§ Instructions to follow: In the listing below, pick out lines with "none".

§ The records:
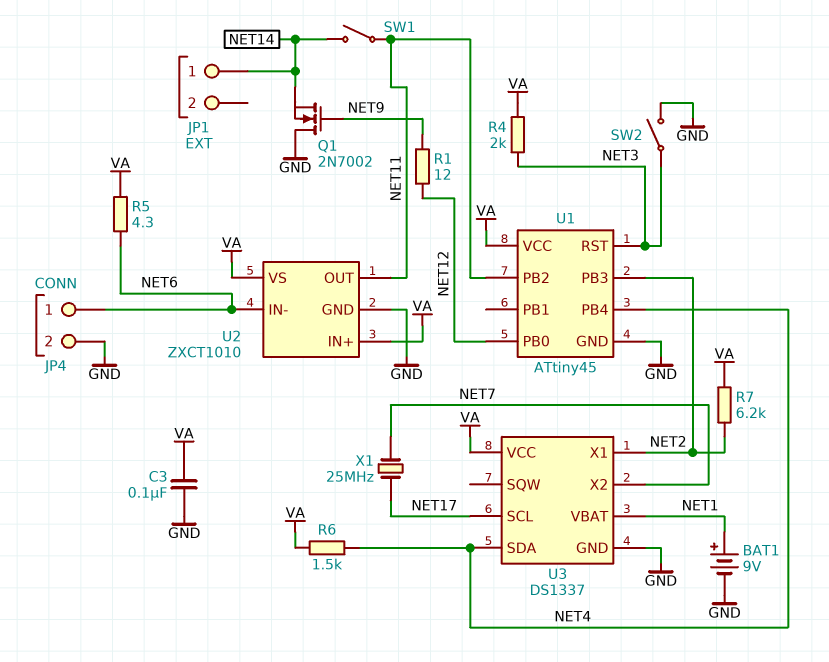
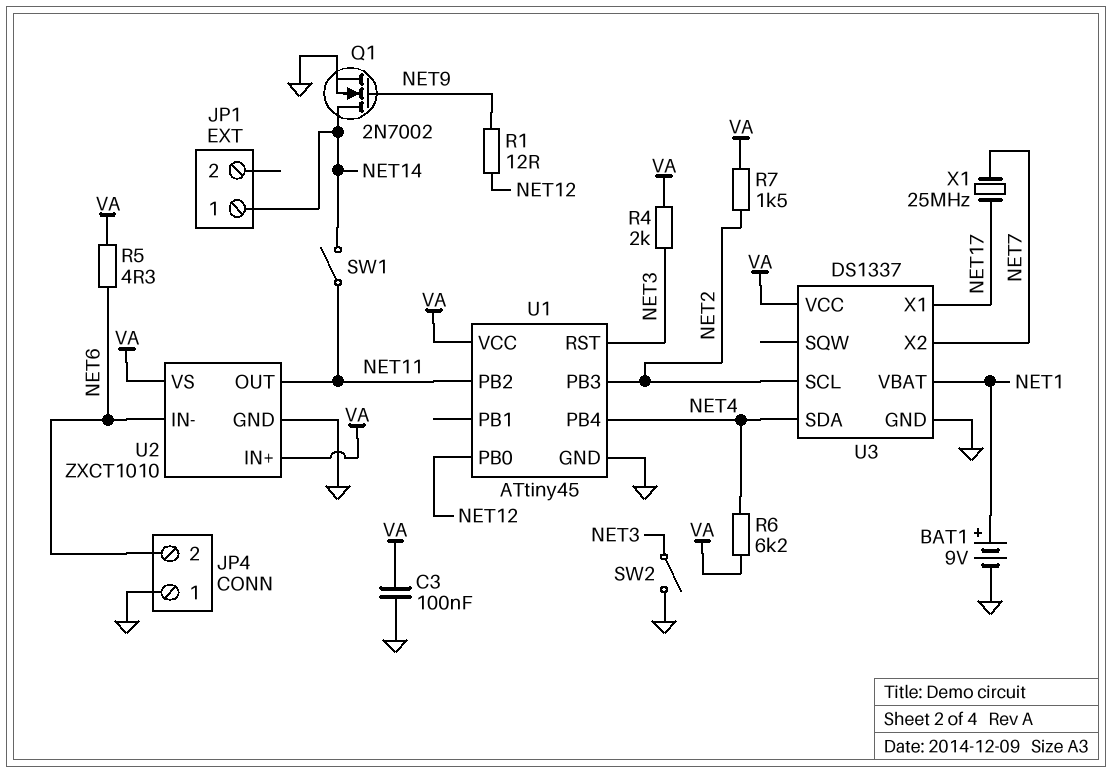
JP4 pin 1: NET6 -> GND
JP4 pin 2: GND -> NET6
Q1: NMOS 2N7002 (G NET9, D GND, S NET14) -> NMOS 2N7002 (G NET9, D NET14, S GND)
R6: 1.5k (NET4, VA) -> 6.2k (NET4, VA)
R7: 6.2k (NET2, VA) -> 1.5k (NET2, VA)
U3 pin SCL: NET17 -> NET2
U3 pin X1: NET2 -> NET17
---
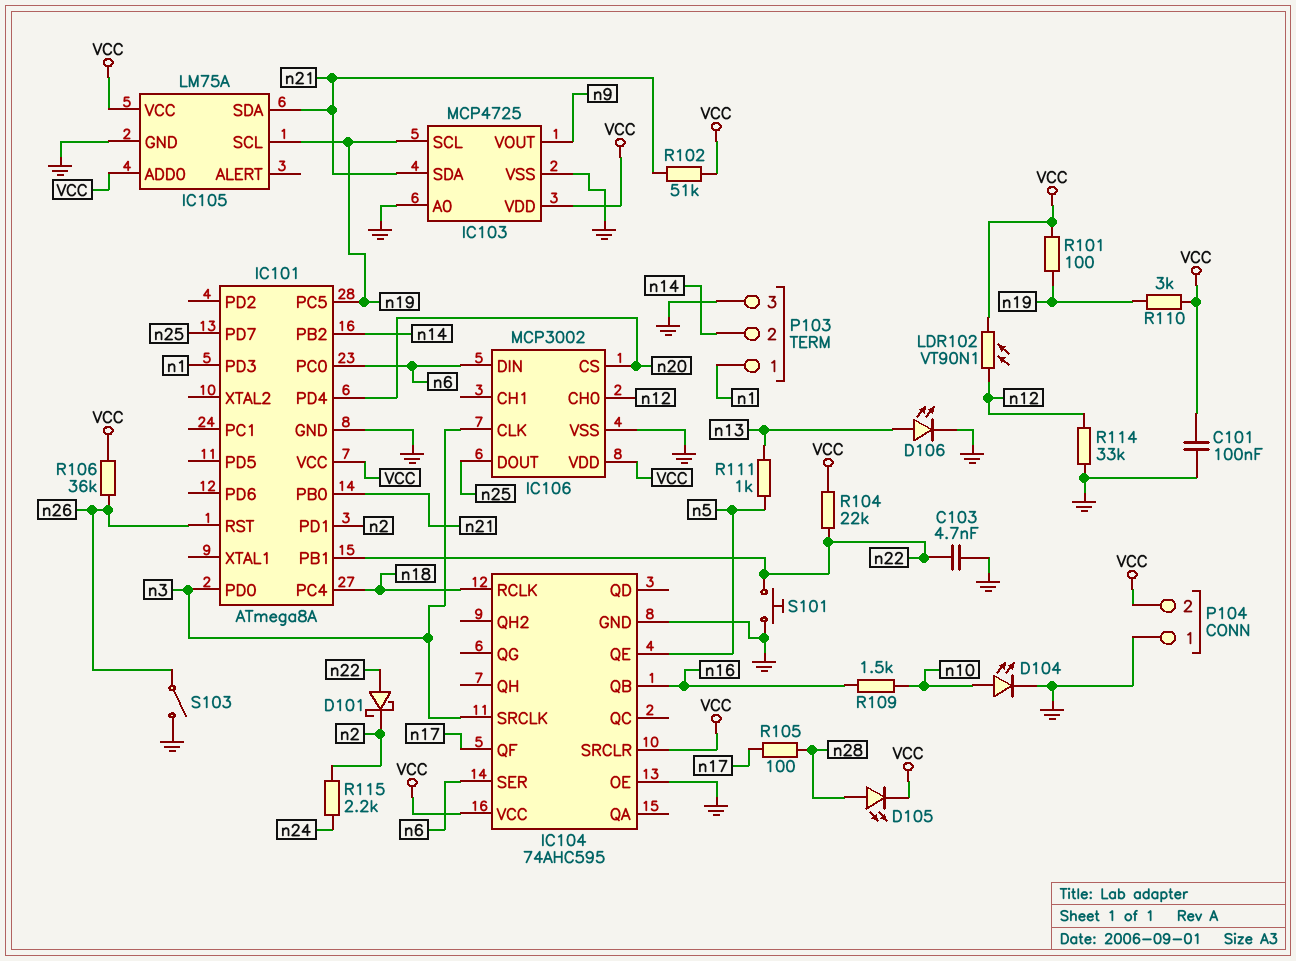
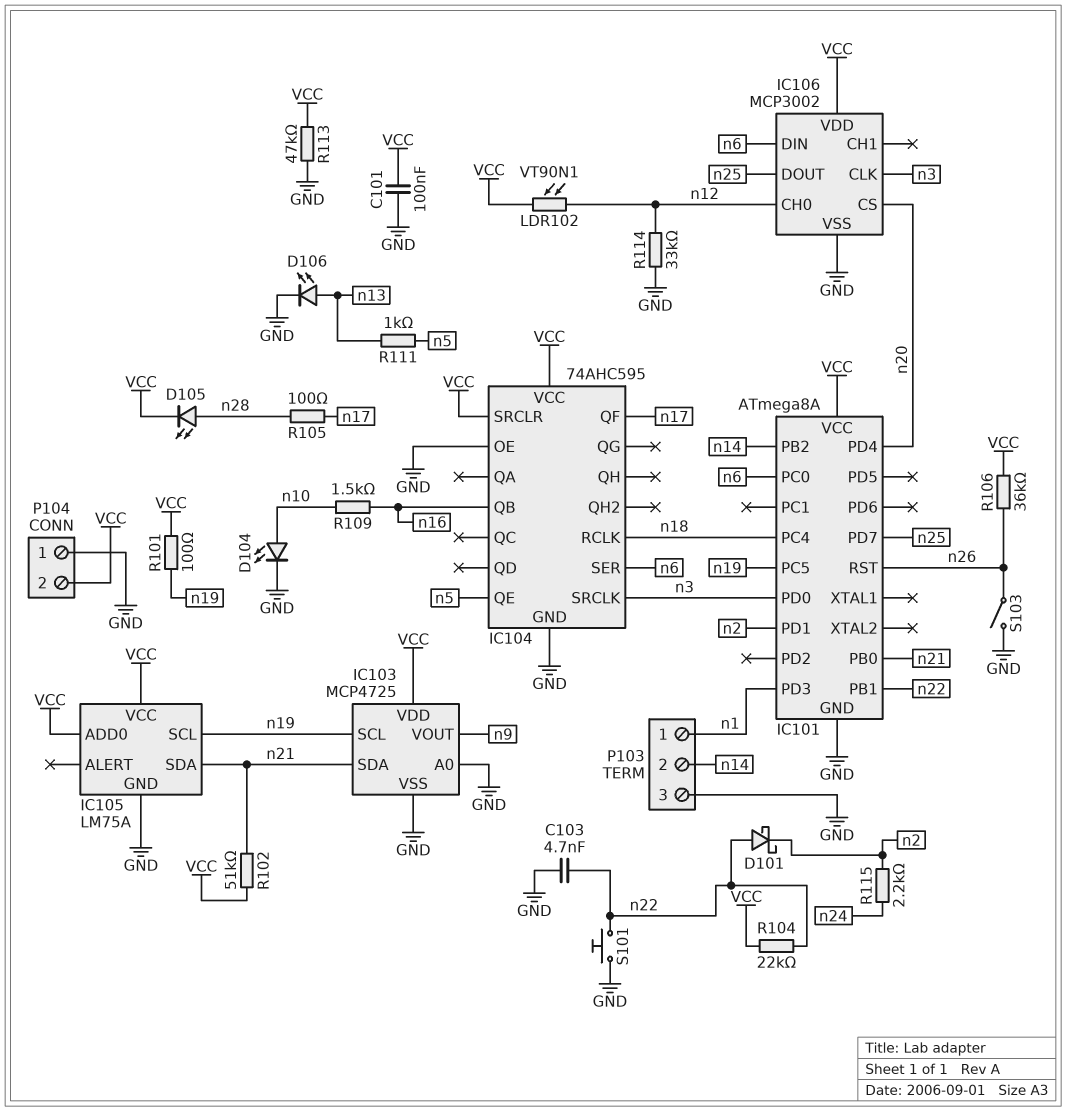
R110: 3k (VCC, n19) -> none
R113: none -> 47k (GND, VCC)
* * *
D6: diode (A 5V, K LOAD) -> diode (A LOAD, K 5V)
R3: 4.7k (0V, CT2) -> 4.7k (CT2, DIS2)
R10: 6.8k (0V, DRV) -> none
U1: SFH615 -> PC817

§ Expected answer:
R110: 3k (VCC, n19) -> none
R113: none -> 47k (GND, VCC)
R10: 6.8k (0V, DRV) -> none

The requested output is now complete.